(Input begins)

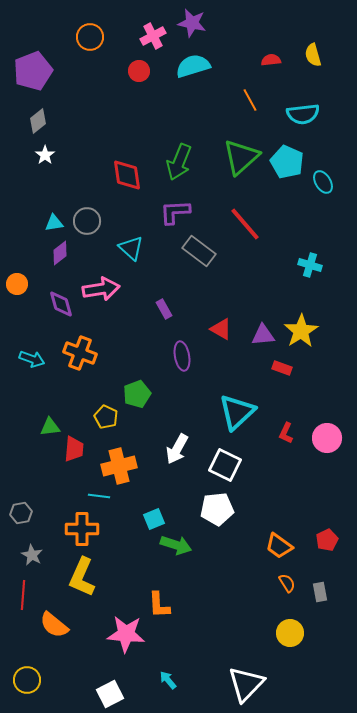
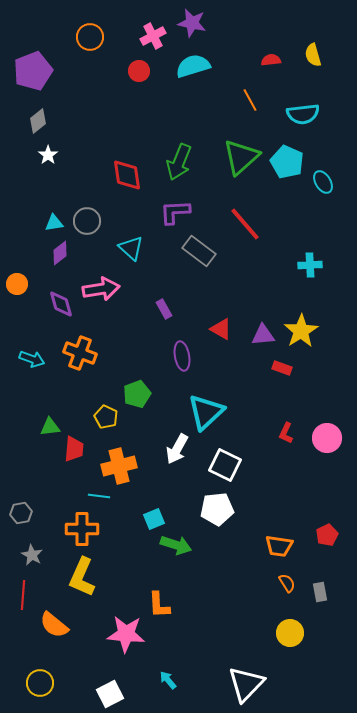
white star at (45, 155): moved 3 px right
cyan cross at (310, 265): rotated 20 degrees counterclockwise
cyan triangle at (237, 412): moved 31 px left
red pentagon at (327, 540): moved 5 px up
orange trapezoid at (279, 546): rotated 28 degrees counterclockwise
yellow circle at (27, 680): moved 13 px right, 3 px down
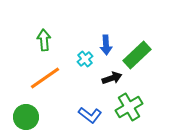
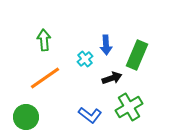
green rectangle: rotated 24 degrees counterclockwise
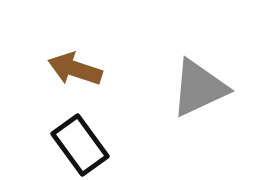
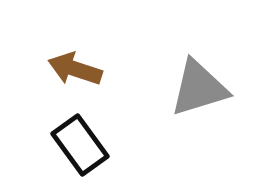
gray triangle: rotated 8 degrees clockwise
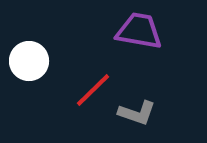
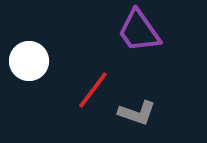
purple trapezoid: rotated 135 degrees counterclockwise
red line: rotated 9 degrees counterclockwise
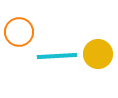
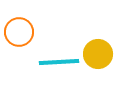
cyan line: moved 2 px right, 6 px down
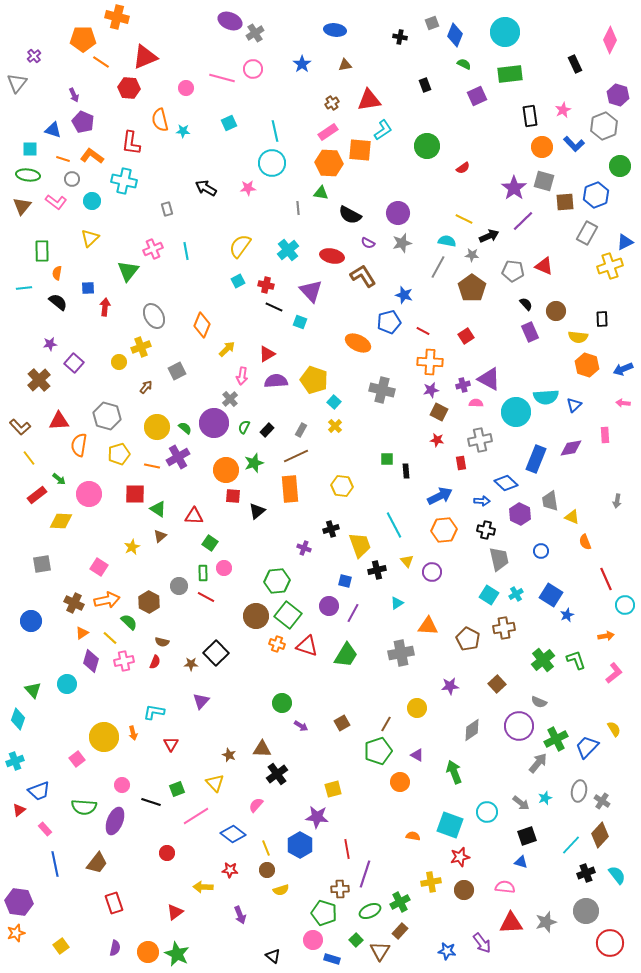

(Input ends)

▶ _Work instruction_
Copy down each line in the entries that has the word "degrees".

▶ _Reply_
cyan cross at (310, 265): rotated 20 degrees counterclockwise
orange trapezoid at (279, 546): rotated 28 degrees counterclockwise
green rectangle: rotated 24 degrees counterclockwise
gray triangle: rotated 8 degrees clockwise
purple trapezoid: rotated 135 degrees counterclockwise
red line: rotated 9 degrees counterclockwise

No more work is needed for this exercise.